§ INSTRUCTIONS FOR THE TASK
Search the entries below for the word "traffic" and copy every line where it appears.

_ _ _

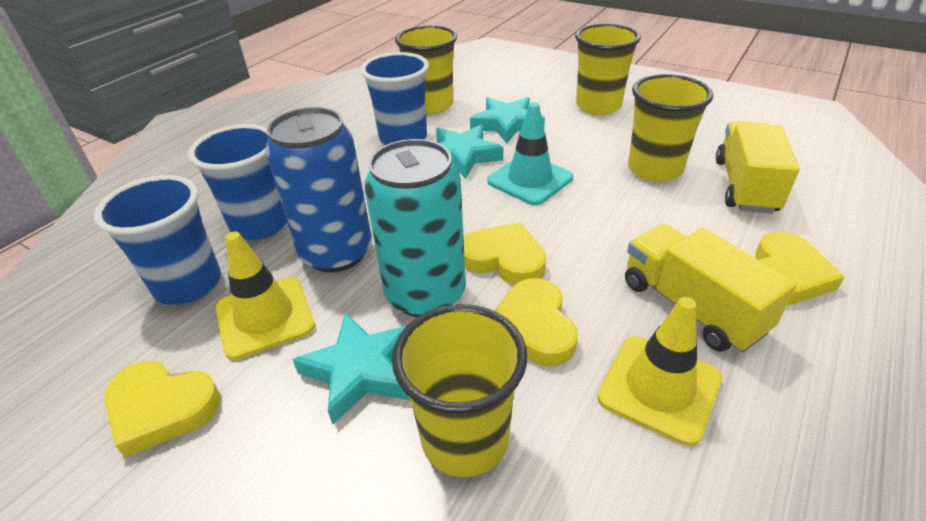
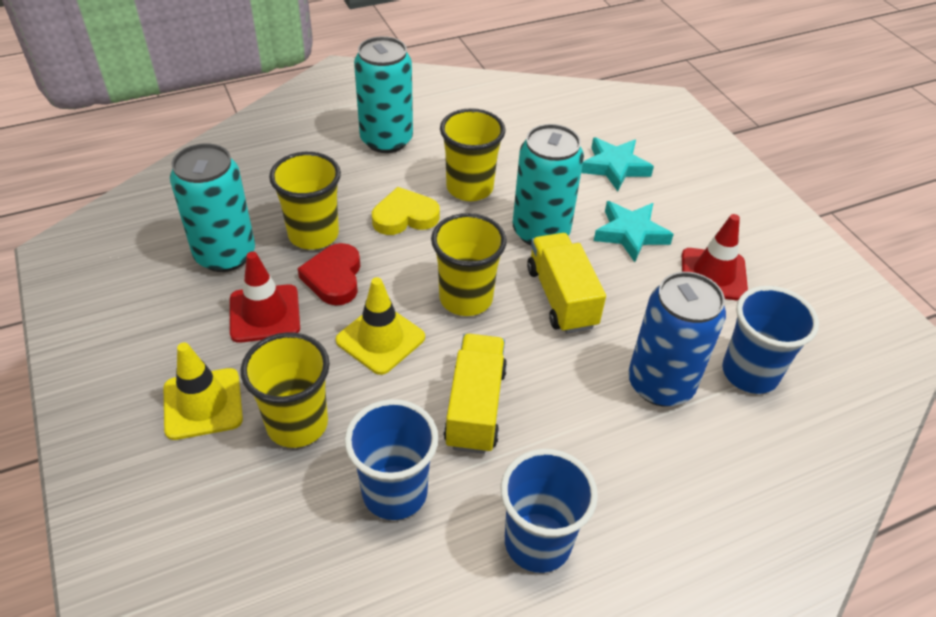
red heart: 0 -> 1
red traffic cone: 0 -> 2
turquoise can: 1 -> 3
turquoise star: 3 -> 2
turquoise traffic cone: 1 -> 0
yellow heart: 4 -> 1

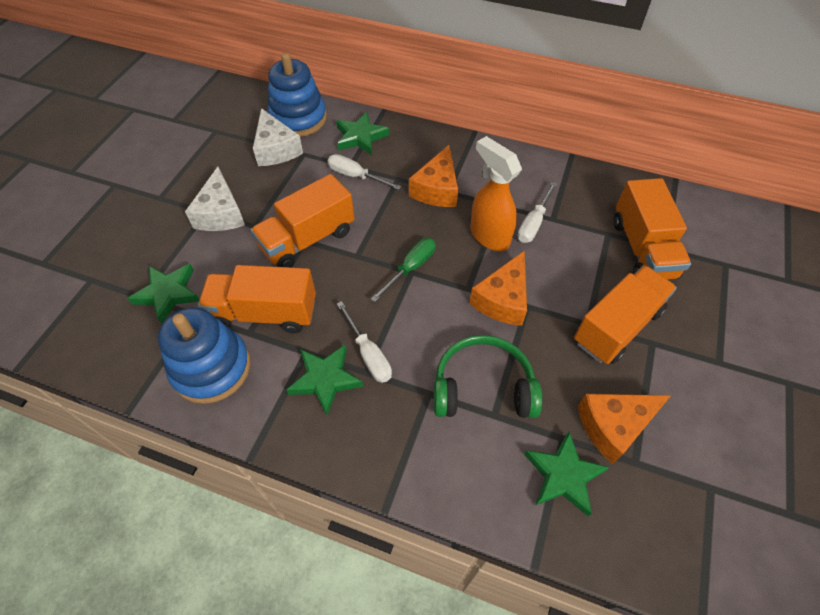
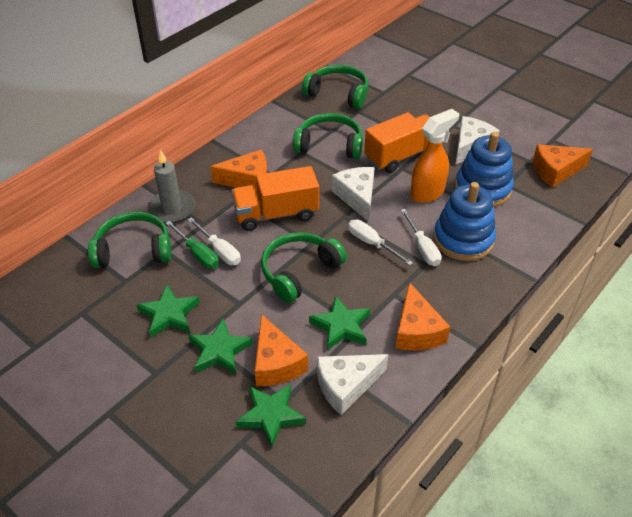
green headphones: 1 -> 4
grey candle: 0 -> 1
orange cheese: 3 -> 4
orange truck: 4 -> 2
white cheese: 2 -> 3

_ _ _

§ RESULT FOR THIS TASK
red traffic cone: 0 -> 2
turquoise traffic cone: 1 -> 0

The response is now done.